[The problem]: Reproduce every item below verbatim, omitting the pictures from your copy.

[Data to examine]:
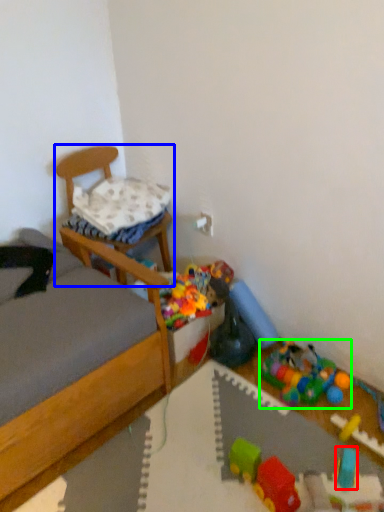
Question: Based on their relative distances, which object is farther from toy (highlighted by a red box)? Choose from chair (highlighted by a blue box) and toy (highlighted by a green box).

Choices:
 (A) chair
 (B) toy

Answer: (A)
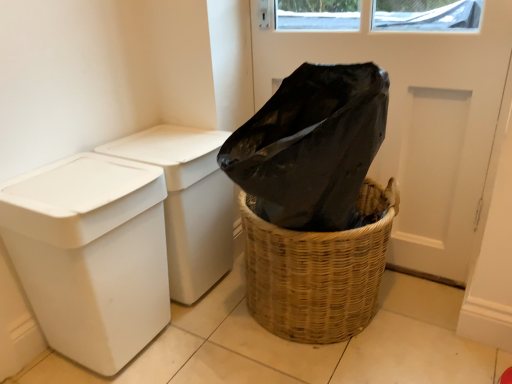
Question: Can we say black plastic screen door at upper center lies outside white plastic bin at left, which is counted as the second waste container, starting from the back?

Choices:
 (A) yes
 (B) no

Answer: (A)

Question: Is black plastic screen door at upper center positioned with its back to white plastic bin at left, which is the 1th waste container in front-to-back order?

Choices:
 (A) yes
 (B) no

Answer: (B)

Question: Considering the relative sizes of black plastic screen door at upper center and white plastic bin at left, which is the 1th waste container in front-to-back order, in the image provided, is black plastic screen door at upper center taller than white plastic bin at left, which is the 1th waste container in front-to-back order,?

Choices:
 (A) no
 (B) yes

Answer: (B)

Question: Is black plastic screen door at upper center shorter than white plastic bin at left, which is counted as the second waste container, starting from the back?

Choices:
 (A) no
 (B) yes

Answer: (A)

Question: Does black plastic screen door at upper center have a greater width compared to white plastic bin at left, which is counted as the second waste container, starting from the back?

Choices:
 (A) yes
 (B) no

Answer: (B)

Question: From a real-world perspective, is black plastic screen door at upper center positioned under white plastic bin at left, which is counted as the second waste container, starting from the back, based on gravity?

Choices:
 (A) no
 (B) yes

Answer: (A)

Question: Is white plastic bin at left, marked as the 1th waste container in a back-to-front arrangement, aimed at woven brown basket at lower right?

Choices:
 (A) yes
 (B) no

Answer: (A)

Question: Is white plastic bin at left, marked as the 1th waste container in a back-to-front arrangement, outside of woven brown basket at lower right?

Choices:
 (A) no
 (B) yes

Answer: (B)

Question: Is white plastic bin at left, which is the 2th waste container from front to back, smaller than woven brown basket at lower right?

Choices:
 (A) no
 (B) yes

Answer: (B)

Question: Considering the relative sizes of white plastic bin at left, marked as the 1th waste container in a back-to-front arrangement, and woven brown basket at lower right in the image provided, is white plastic bin at left, marked as the 1th waste container in a back-to-front arrangement, bigger than woven brown basket at lower right?

Choices:
 (A) no
 (B) yes

Answer: (A)

Question: Is white plastic bin at left, marked as the 1th waste container in a back-to-front arrangement, oriented away from woven brown basket at lower right?

Choices:
 (A) no
 (B) yes

Answer: (A)

Question: Is white plastic bin at left, marked as the 1th waste container in a back-to-front arrangement, touching woven brown basket at lower right?

Choices:
 (A) no
 (B) yes

Answer: (A)

Question: From the image's perspective, is woven brown basket at lower right beneath white plastic bin at left, marked as the 1th waste container in a back-to-front arrangement?

Choices:
 (A) no
 (B) yes

Answer: (B)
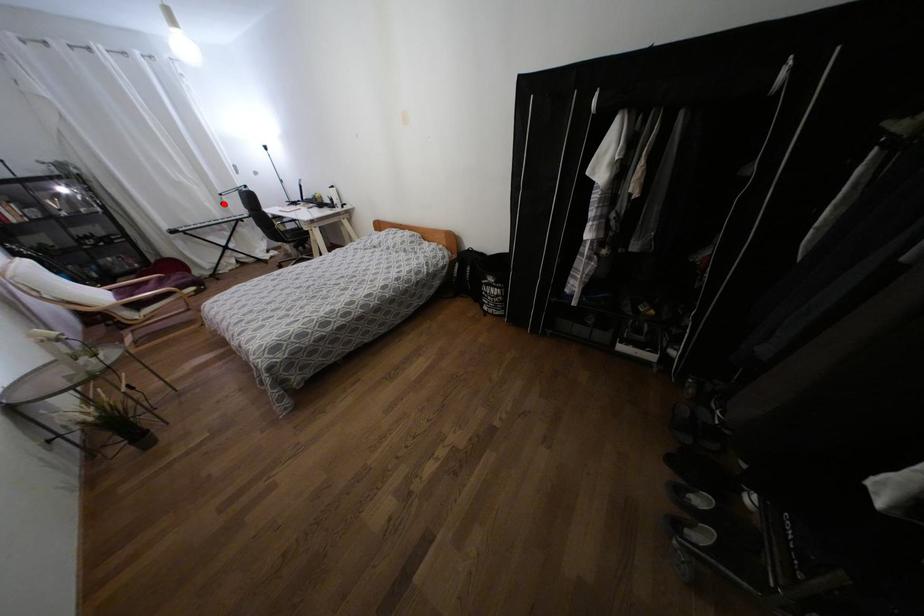
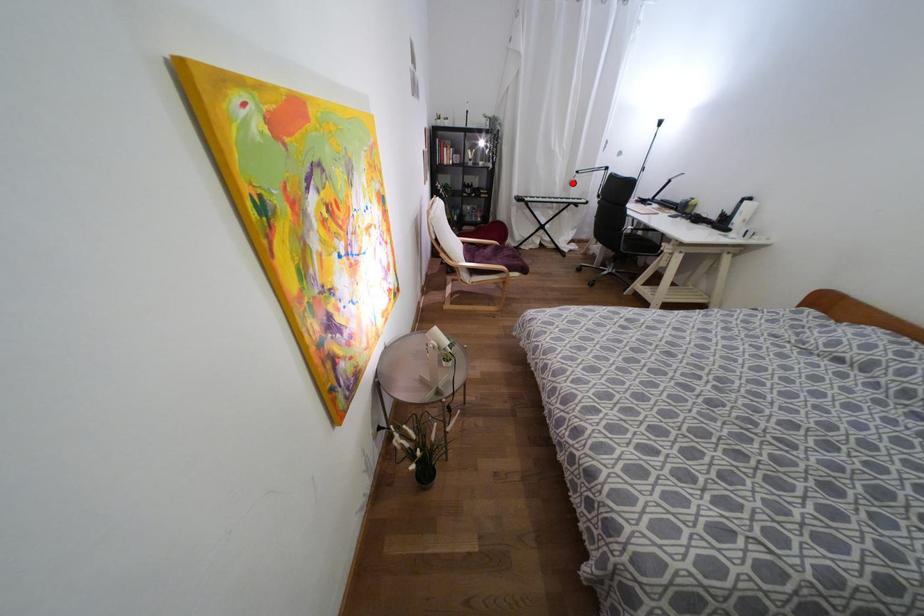
I am providing you with two images of the same scene from different viewpoints. A red point is marked on the first image and another point is marked on the second image. Is the red point in image1 aligned with the point shown in image2?

Yes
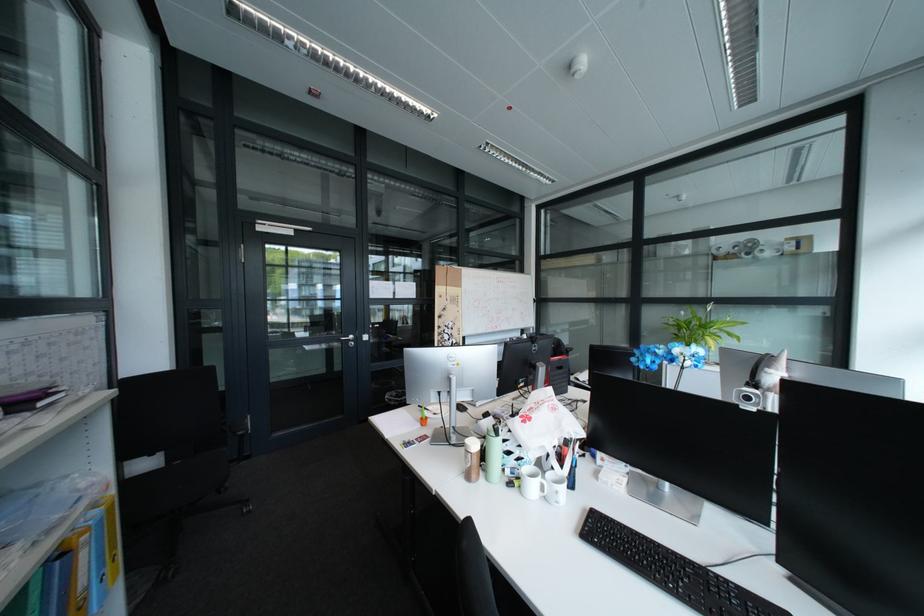
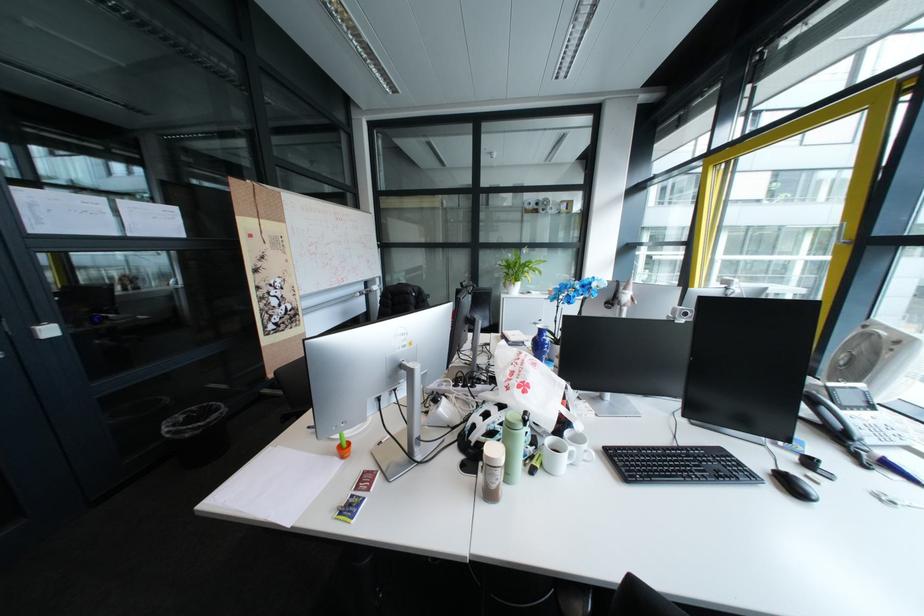
Where in the second image is the point corresponding to pixel 414 391 from the first image?

(208, 408)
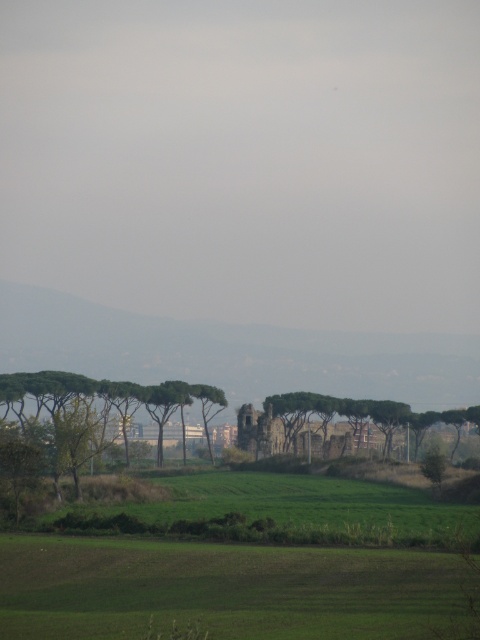
Question: Does green leafy tree at left appear on the right side of green leafy tree at center?

Choices:
 (A) no
 (B) yes

Answer: (A)

Question: Which point appears closest to the camera in this image?

Choices:
 (A) (73, 406)
 (B) (479, 416)

Answer: (A)

Question: Considering the relative positions of green leafy tree at left and green leafy tree at center in the image provided, where is green leafy tree at left located with respect to green leafy tree at center?

Choices:
 (A) left
 (B) right

Answer: (A)

Question: Can you confirm if green leafy tree at left is wider than green leafy tree at center?

Choices:
 (A) no
 (B) yes

Answer: (A)

Question: Among these points, which one is nearest to the camera?

Choices:
 (A) (39, 433)
 (B) (351, 408)

Answer: (A)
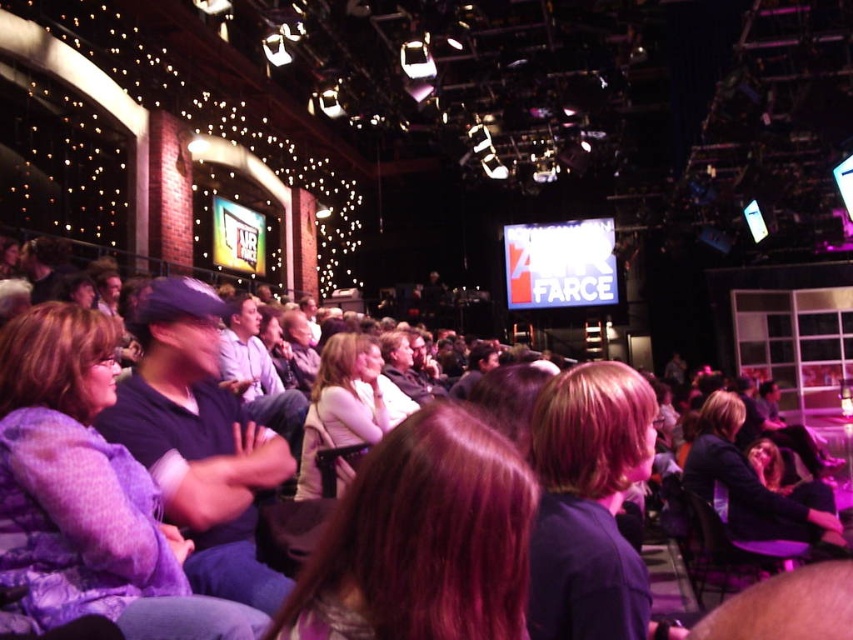
Question: Is smooth brown hair at center to the left of light blue shirt at center from the viewer's perspective?

Choices:
 (A) yes
 (B) no

Answer: (B)

Question: Which point is closer to the camera?

Choices:
 (A) (6, 493)
 (B) (509, 502)

Answer: (B)

Question: Which of these objects is positioned farthest from the dark blue sweater at center?

Choices:
 (A) dark purple shirt at center
 (B) purple fuzzy coat at left

Answer: (B)

Question: Which point is closer to the camera?

Choices:
 (A) dark blue sweater at center
 (B) dark purple shirt at center

Answer: (B)

Question: Is smooth brown hair at center thinner than light blue shirt at center?

Choices:
 (A) no
 (B) yes

Answer: (B)

Question: Does dark blue sweater at center have a smaller size compared to light blue shirt at center?

Choices:
 (A) yes
 (B) no

Answer: (A)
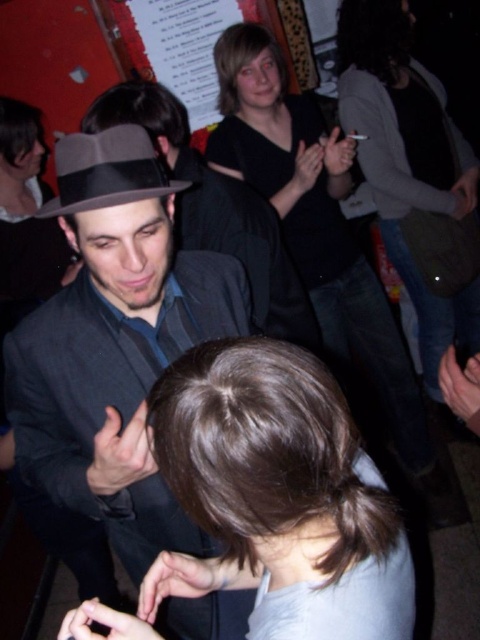
Question: From the image, what is the correct spatial relationship of matte black suit at center in relation to brown hair at center?

Choices:
 (A) above
 (B) below

Answer: (A)

Question: Which point is farther to the camera?

Choices:
 (A) gray felt fedora at center
 (B) matte gray hat at center
 (C) brown hair at center
 (D) dark gray sweater at upper right

Answer: (D)

Question: Estimate the real-world distances between objects in this image. Which object is closer to the dark gray sweater at upper right?

Choices:
 (A) matte gray hat at center
 (B) matte black suit at center
 (C) black matte shirt at center

Answer: (C)

Question: Is matte black suit at center closer to the viewer compared to black matte shirt at center?

Choices:
 (A) yes
 (B) no

Answer: (A)

Question: Does matte gray hat at center have a smaller size compared to gray felt fedora at center?

Choices:
 (A) yes
 (B) no

Answer: (B)

Question: Which object is the closest to the gray felt fedora at center?

Choices:
 (A) matte black suit at center
 (B) matte gray hat at center

Answer: (A)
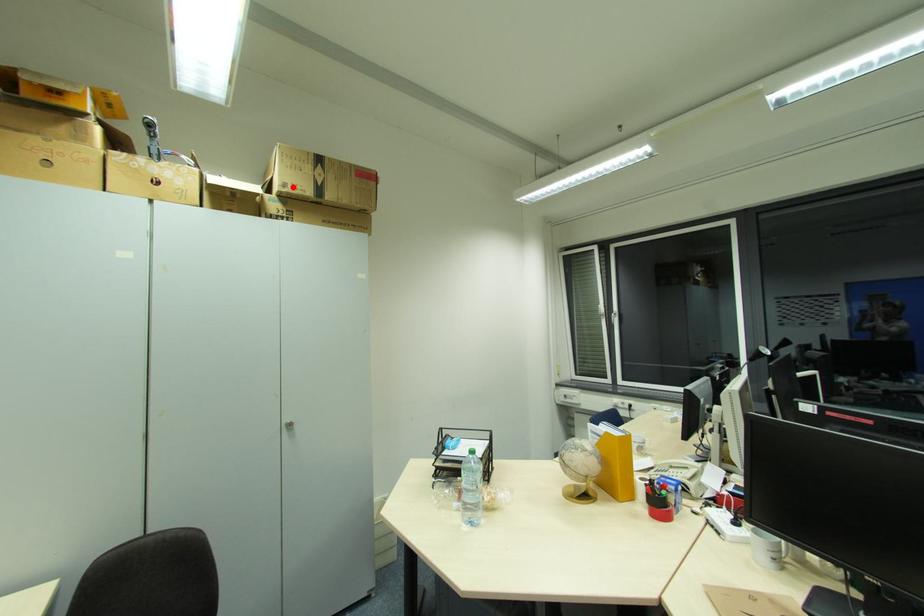
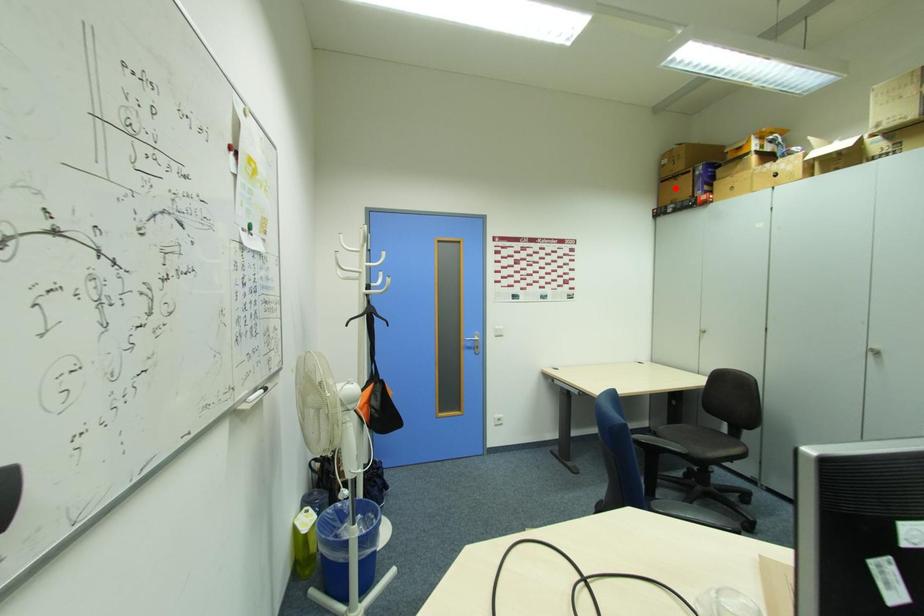
I am providing you with two images of the same scene from different viewpoints. A red point is marked on the first image and another point is marked on the second image. Does the point marked in image1 correspond to the same location as the one in image2?

No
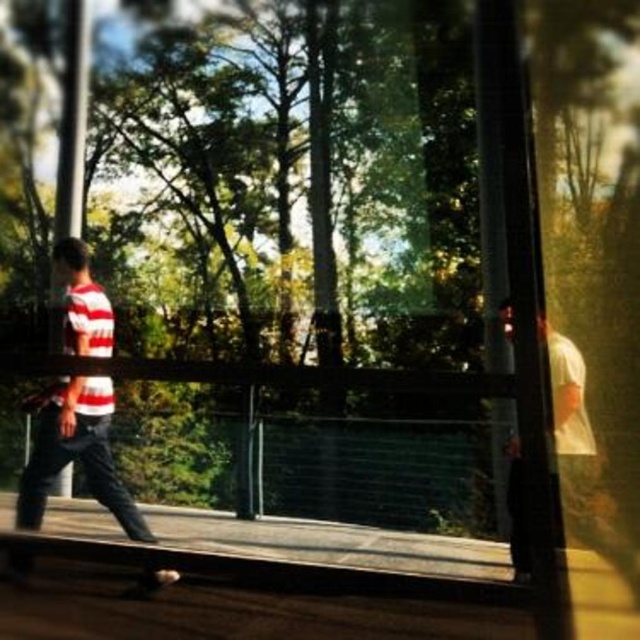
You are standing at the wooden walkway and want to move from point A to point B. Point A is located at coordinates point [100,346] and point B is at point [72,548]. Which point is closer to you?

Point [100,346] is closer to you because it is further to the viewer than point [72,548].

You are a photographer trying to capture the striped cotton shirt at left and the smooth black skateboard at lower center in the same frame. Can you tell me which object is closer to the camera based on their positions?

The striped cotton shirt at left is positioned over the smooth black skateboard at lower center, meaning it is closer to the camera.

[Answer to the problem]:
Question: Based on their relative distances, which object is farther from toy (highlighted by a red box)? Choose from chair (highlighted by a blue box) and toy (highlighted by a green box).

Choices:
 (A) chair
 (B) toy

Answer: (A)
Question: Can we say black plastic screen door at upper center lies outside white plastic bin at left, which is counted as the second waste container, starting from the back?

Choices:
 (A) yes
 (B) no

Answer: (A)

Question: Is black plastic screen door at upper center positioned with its back to white plastic bin at left, which is the 1th waste container in front-to-back order?

Choices:
 (A) yes
 (B) no

Answer: (B)

Question: Considering the relative sizes of black plastic screen door at upper center and white plastic bin at left, which is the 1th waste container in front-to-back order, in the image provided, is black plastic screen door at upper center taller than white plastic bin at left, which is the 1th waste container in front-to-back order,?

Choices:
 (A) no
 (B) yes

Answer: (B)

Question: Is black plastic screen door at upper center shorter than white plastic bin at left, which is counted as the second waste container, starting from the back?

Choices:
 (A) no
 (B) yes

Answer: (A)

Question: Does black plastic screen door at upper center have a greater width compared to white plastic bin at left, which is counted as the second waste container, starting from the back?

Choices:
 (A) yes
 (B) no

Answer: (B)

Question: From a real-world perspective, is black plastic screen door at upper center positioned under white plastic bin at left, which is counted as the second waste container, starting from the back, based on gravity?

Choices:
 (A) no
 (B) yes

Answer: (A)

Question: Is white plastic bin at left, marked as the 1th waste container in a back-to-front arrangement, aimed at woven brown basket at lower right?

Choices:
 (A) yes
 (B) no

Answer: (A)

Question: Is white plastic bin at left, marked as the 1th waste container in a back-to-front arrangement, outside of woven brown basket at lower right?

Choices:
 (A) no
 (B) yes

Answer: (B)

Question: Is white plastic bin at left, which is the 2th waste container from front to back, smaller than woven brown basket at lower right?

Choices:
 (A) no
 (B) yes

Answer: (B)

Question: Considering the relative sizes of white plastic bin at left, marked as the 1th waste container in a back-to-front arrangement, and woven brown basket at lower right in the image provided, is white plastic bin at left, marked as the 1th waste container in a back-to-front arrangement, bigger than woven brown basket at lower right?

Choices:
 (A) no
 (B) yes

Answer: (A)

Question: Is white plastic bin at left, marked as the 1th waste container in a back-to-front arrangement, oriented away from woven brown basket at lower right?

Choices:
 (A) no
 (B) yes

Answer: (A)

Question: Is white plastic bin at left, marked as the 1th waste container in a back-to-front arrangement, touching woven brown basket at lower right?

Choices:
 (A) no
 (B) yes

Answer: (A)

Question: From the image's perspective, is woven brown basket at lower right beneath white plastic bin at left, marked as the 1th waste container in a back-to-front arrangement?

Choices:
 (A) no
 (B) yes

Answer: (B)
I am providing you with two images of the same scene from different viewpoints. A red point is marked on the first image and another point is marked on the second image. Is the red point in image1 aligned with the point shown in image2?

Yes
Where in the second image is the point corresponding to pixel 414 391 from the first image?

(208, 408)
Question: Does green leafy tree at left appear on the right side of green leafy tree at center?

Choices:
 (A) no
 (B) yes

Answer: (A)

Question: Which point appears closest to the camera in this image?

Choices:
 (A) (73, 406)
 (B) (479, 416)

Answer: (A)

Question: Considering the relative positions of green leafy tree at left and green leafy tree at center in the image provided, where is green leafy tree at left located with respect to green leafy tree at center?

Choices:
 (A) left
 (B) right

Answer: (A)

Question: Can you confirm if green leafy tree at left is wider than green leafy tree at center?

Choices:
 (A) no
 (B) yes

Answer: (A)

Question: Among these points, which one is nearest to the camera?

Choices:
 (A) (39, 433)
 (B) (351, 408)

Answer: (A)
Question: Is smooth brown hair at center to the left of light blue shirt at center from the viewer's perspective?

Choices:
 (A) yes
 (B) no

Answer: (B)

Question: Which point is closer to the camera?

Choices:
 (A) (6, 493)
 (B) (509, 502)

Answer: (B)

Question: Which of these objects is positioned farthest from the dark blue sweater at center?

Choices:
 (A) dark purple shirt at center
 (B) purple fuzzy coat at left

Answer: (B)

Question: Which point is closer to the camera?

Choices:
 (A) dark blue sweater at center
 (B) dark purple shirt at center

Answer: (B)

Question: Is smooth brown hair at center thinner than light blue shirt at center?

Choices:
 (A) no
 (B) yes

Answer: (B)

Question: Does dark blue sweater at center have a smaller size compared to light blue shirt at center?

Choices:
 (A) yes
 (B) no

Answer: (A)
Question: From the image, what is the correct spatial relationship of matte black suit at center in relation to brown hair at center?

Choices:
 (A) above
 (B) below

Answer: (A)

Question: Which point is farther to the camera?

Choices:
 (A) gray felt fedora at center
 (B) matte gray hat at center
 (C) brown hair at center
 (D) dark gray sweater at upper right

Answer: (D)

Question: Estimate the real-world distances between objects in this image. Which object is closer to the dark gray sweater at upper right?

Choices:
 (A) matte gray hat at center
 (B) matte black suit at center
 (C) black matte shirt at center

Answer: (C)

Question: Is matte black suit at center closer to the viewer compared to black matte shirt at center?

Choices:
 (A) yes
 (B) no

Answer: (A)

Question: Does matte gray hat at center have a smaller size compared to gray felt fedora at center?

Choices:
 (A) yes
 (B) no

Answer: (B)

Question: Which object is the closest to the gray felt fedora at center?

Choices:
 (A) matte black suit at center
 (B) matte gray hat at center

Answer: (A)
I am providing you with two images of the same scene from different viewpoints. A red point is marked on the first image and another point is marked on the second image. Does the point marked in image1 correspond to the same location as the one in image2?

No
You are standing at the wooden walkway and want to move from point A to point B. Point A is located at coordinates point [100,346] and point B is at point [72,548]. Which point is closer to you?

Point [100,346] is closer to you because it is further to the viewer than point [72,548].

You are a photographer trying to capture the striped cotton shirt at left and the smooth black skateboard at lower center in the same frame. Can you tell me which object is closer to the camera based on their positions?

The striped cotton shirt at left is positioned over the smooth black skateboard at lower center, meaning it is closer to the camera.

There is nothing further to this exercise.